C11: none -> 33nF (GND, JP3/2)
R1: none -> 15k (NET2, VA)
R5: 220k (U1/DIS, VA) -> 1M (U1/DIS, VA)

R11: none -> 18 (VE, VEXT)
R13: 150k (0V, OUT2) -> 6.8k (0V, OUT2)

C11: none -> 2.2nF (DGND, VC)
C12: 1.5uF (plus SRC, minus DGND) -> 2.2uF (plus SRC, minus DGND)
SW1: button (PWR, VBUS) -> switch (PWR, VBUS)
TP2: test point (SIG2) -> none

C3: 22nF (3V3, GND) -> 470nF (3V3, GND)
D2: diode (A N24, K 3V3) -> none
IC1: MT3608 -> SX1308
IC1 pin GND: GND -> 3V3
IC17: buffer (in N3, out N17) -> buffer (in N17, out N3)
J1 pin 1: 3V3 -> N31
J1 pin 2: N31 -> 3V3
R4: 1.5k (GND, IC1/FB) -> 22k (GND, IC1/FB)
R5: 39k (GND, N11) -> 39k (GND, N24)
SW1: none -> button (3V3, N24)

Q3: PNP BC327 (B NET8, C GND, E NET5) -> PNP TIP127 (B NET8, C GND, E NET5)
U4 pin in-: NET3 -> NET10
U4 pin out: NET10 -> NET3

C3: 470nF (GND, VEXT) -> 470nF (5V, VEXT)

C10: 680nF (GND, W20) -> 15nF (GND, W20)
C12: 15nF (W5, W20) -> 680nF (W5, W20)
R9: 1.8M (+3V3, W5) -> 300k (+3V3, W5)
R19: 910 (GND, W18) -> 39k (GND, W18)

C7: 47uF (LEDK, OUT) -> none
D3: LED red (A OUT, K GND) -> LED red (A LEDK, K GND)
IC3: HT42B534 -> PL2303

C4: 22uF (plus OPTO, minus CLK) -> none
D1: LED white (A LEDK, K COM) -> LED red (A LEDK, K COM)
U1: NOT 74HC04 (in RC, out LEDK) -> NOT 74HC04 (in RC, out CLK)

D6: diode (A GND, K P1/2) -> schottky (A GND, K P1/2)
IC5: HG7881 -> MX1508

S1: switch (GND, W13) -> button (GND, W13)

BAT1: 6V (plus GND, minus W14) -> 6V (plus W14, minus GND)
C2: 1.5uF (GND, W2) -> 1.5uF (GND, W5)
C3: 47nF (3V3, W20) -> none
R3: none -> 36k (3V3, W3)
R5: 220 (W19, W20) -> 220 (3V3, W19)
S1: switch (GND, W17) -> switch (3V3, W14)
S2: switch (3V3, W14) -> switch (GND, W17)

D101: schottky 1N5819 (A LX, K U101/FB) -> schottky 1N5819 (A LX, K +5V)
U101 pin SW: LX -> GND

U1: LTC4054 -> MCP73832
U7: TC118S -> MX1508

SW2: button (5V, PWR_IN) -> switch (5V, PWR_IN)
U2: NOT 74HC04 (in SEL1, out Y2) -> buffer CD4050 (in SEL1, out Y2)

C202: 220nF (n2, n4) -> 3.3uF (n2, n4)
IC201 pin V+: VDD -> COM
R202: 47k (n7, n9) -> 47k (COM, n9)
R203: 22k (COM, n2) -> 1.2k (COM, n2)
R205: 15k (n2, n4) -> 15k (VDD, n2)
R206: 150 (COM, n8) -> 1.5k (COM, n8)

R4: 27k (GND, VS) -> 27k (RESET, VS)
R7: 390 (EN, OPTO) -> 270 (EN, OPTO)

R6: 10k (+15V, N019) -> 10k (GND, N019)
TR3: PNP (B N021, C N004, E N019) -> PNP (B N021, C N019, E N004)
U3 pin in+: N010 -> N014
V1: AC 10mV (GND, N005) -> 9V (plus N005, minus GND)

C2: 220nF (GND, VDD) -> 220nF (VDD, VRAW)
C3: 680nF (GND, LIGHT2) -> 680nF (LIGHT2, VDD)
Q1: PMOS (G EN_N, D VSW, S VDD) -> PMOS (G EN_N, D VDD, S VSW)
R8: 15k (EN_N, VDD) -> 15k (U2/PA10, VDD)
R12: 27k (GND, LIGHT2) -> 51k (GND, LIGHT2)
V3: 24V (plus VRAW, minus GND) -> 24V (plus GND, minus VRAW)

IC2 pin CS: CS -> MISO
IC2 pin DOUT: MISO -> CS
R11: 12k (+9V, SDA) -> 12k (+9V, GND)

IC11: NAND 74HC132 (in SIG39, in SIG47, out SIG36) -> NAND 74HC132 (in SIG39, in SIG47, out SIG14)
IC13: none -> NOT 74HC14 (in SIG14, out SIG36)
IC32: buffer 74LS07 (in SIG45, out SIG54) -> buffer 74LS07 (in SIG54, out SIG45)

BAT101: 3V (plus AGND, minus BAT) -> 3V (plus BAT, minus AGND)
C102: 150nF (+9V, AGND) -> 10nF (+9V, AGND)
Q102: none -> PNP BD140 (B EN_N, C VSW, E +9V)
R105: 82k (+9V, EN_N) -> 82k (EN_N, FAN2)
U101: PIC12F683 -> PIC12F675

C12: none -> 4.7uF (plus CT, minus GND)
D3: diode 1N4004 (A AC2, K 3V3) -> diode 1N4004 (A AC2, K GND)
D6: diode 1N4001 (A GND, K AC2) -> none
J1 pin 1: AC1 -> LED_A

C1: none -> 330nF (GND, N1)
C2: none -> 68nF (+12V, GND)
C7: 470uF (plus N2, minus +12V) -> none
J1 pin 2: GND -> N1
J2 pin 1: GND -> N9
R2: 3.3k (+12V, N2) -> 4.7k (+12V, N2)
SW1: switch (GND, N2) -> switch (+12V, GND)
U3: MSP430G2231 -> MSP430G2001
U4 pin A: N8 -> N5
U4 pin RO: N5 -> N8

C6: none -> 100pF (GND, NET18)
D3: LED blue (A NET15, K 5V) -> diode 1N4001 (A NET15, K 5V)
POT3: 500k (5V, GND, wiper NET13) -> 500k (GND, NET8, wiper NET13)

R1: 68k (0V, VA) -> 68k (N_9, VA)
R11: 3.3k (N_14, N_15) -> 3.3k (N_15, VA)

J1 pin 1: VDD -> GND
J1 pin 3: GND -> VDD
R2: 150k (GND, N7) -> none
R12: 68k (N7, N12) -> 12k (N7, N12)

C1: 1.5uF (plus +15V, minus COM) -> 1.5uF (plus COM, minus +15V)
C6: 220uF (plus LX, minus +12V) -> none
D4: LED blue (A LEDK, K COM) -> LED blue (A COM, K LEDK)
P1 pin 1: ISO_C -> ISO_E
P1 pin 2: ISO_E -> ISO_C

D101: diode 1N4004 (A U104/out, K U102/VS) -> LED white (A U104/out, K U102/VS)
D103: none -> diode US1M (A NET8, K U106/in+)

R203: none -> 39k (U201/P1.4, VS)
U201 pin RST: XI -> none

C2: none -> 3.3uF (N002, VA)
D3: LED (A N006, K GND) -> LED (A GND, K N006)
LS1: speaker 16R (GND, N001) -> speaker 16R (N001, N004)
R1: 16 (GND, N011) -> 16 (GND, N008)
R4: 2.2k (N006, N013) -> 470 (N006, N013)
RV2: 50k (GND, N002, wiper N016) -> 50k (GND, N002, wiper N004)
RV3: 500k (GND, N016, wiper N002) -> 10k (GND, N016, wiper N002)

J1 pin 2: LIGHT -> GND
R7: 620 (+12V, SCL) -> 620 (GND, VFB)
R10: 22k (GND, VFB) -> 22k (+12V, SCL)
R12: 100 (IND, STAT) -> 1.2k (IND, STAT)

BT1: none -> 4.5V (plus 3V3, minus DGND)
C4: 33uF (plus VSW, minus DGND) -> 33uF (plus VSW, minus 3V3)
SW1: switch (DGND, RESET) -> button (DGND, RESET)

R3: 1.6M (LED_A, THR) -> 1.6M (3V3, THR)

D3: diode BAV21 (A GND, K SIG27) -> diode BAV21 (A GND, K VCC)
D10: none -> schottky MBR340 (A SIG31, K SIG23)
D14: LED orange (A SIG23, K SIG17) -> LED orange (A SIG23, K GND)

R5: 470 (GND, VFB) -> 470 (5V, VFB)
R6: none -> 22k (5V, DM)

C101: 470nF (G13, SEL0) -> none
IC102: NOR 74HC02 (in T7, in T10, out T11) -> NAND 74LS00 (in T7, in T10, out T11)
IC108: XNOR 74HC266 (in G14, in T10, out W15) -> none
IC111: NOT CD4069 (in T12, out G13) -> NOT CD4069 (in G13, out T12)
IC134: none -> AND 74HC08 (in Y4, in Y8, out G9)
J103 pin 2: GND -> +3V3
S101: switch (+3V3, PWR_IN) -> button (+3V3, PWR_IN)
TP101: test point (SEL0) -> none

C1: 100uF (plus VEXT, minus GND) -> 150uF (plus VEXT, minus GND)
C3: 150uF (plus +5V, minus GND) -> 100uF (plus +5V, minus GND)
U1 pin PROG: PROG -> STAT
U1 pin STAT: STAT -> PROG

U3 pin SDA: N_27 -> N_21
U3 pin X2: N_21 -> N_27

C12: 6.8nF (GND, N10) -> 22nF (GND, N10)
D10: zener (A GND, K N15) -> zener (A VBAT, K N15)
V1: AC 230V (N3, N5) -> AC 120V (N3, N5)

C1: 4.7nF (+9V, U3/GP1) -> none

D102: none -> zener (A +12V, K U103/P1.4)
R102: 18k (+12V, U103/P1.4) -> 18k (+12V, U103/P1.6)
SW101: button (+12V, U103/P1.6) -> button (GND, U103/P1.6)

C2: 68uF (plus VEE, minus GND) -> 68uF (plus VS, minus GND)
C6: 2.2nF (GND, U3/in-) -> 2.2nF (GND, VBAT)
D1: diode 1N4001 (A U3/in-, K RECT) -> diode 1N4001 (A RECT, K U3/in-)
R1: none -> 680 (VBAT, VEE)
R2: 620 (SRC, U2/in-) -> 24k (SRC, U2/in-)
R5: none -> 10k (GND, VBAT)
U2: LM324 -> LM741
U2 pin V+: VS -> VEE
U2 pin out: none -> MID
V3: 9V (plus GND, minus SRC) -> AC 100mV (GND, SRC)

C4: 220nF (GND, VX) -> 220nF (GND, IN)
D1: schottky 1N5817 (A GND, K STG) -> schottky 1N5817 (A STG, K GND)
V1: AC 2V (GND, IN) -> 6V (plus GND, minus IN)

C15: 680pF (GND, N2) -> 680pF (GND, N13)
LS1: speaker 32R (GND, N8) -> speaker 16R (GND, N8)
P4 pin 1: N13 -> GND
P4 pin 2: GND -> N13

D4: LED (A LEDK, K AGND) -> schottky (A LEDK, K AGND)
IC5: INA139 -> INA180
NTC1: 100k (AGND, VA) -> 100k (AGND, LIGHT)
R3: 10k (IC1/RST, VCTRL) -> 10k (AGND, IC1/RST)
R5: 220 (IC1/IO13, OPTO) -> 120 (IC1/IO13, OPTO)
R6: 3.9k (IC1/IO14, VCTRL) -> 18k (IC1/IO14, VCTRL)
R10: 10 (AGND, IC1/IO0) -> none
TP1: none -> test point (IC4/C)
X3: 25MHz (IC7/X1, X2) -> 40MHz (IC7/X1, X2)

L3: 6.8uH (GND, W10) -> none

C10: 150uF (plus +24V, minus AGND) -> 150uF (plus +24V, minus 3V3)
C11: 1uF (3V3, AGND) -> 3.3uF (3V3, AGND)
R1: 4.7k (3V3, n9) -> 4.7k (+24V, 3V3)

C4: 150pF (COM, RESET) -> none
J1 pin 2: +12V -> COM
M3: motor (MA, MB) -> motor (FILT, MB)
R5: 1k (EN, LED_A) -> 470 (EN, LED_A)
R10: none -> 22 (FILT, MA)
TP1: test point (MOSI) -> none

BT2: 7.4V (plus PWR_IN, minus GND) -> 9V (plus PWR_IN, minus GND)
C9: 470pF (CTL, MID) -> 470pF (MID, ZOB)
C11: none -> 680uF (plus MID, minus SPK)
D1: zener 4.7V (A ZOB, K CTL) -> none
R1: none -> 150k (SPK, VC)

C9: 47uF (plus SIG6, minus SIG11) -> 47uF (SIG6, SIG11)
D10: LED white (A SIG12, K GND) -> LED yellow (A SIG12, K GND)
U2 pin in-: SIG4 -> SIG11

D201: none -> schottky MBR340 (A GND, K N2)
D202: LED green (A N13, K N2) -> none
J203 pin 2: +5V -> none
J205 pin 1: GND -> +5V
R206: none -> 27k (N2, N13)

**EXERCISE DETAILS**:
Copy, please, every line from the start of the entries down to the line that holds "R203: 22k (COM, n2) -> 1.2k (COM, n2)", with both of those lines included and no others.

**ANSWER BELOW**:
C11: none -> 33nF (GND, JP3/2)
R1: none -> 15k (NET2, VA)
R5: 220k (U1/DIS, VA) -> 1M (U1/DIS, VA)

R11: none -> 18 (VE, VEXT)
R13: 150k (0V, OUT2) -> 6.8k (0V, OUT2)

C11: none -> 2.2nF (DGND, VC)
C12: 1.5uF (plus SRC, minus DGND) -> 2.2uF (plus SRC, minus DGND)
SW1: button (PWR, VBUS) -> switch (PWR, VBUS)
TP2: test point (SIG2) -> none

C3: 22nF (3V3, GND) -> 470nF (3V3, GND)
D2: diode (A N24, K 3V3) -> none
IC1: MT3608 -> SX1308
IC1 pin GND: GND -> 3V3
IC17: buffer (in N3, out N17) -> buffer (in N17, out N3)
J1 pin 1: 3V3 -> N31
J1 pin 2: N31 -> 3V3
R4: 1.5k (GND, IC1/FB) -> 22k (GND, IC1/FB)
R5: 39k (GND, N11) -> 39k (GND, N24)
SW1: none -> button (3V3, N24)

Q3: PNP BC327 (B NET8, C GND, E NET5) -> PNP TIP127 (B NET8, C GND, E NET5)
U4 pin in-: NET3 -> NET10
U4 pin out: NET10 -> NET3

C3: 470nF (GND, VEXT) -> 470nF (5V, VEXT)

C10: 680nF (GND, W20) -> 15nF (GND, W20)
C12: 15nF (W5, W20) -> 680nF (W5, W20)
R9: 1.8M (+3V3, W5) -> 300k (+3V3, W5)
R19: 910 (GND, W18) -> 39k (GND, W18)

C7: 47uF (LEDK, OUT) -> none
D3: LED red (A OUT, K GND) -> LED red (A LEDK, K GND)
IC3: HT42B534 -> PL2303

C4: 22uF (plus OPTO, minus CLK) -> none
D1: LED white (A LEDK, K COM) -> LED red (A LEDK, K COM)
U1: NOT 74HC04 (in RC, out LEDK) -> NOT 74HC04 (in RC, out CLK)

D6: diode (A GND, K P1/2) -> schottky (A GND, K P1/2)
IC5: HG7881 -> MX1508

S1: switch (GND, W13) -> button (GND, W13)

BAT1: 6V (plus GND, minus W14) -> 6V (plus W14, minus GND)
C2: 1.5uF (GND, W2) -> 1.5uF (GND, W5)
C3: 47nF (3V3, W20) -> none
R3: none -> 36k (3V3, W3)
R5: 220 (W19, W20) -> 220 (3V3, W19)
S1: switch (GND, W17) -> switch (3V3, W14)
S2: switch (3V3, W14) -> switch (GND, W17)

D101: schottky 1N5819 (A LX, K U101/FB) -> schottky 1N5819 (A LX, K +5V)
U101 pin SW: LX -> GND

U1: LTC4054 -> MCP73832
U7: TC118S -> MX1508

SW2: button (5V, PWR_IN) -> switch (5V, PWR_IN)
U2: NOT 74HC04 (in SEL1, out Y2) -> buffer CD4050 (in SEL1, out Y2)

C202: 220nF (n2, n4) -> 3.3uF (n2, n4)
IC201 pin V+: VDD -> COM
R202: 47k (n7, n9) -> 47k (COM, n9)
R203: 22k (COM, n2) -> 1.2k (COM, n2)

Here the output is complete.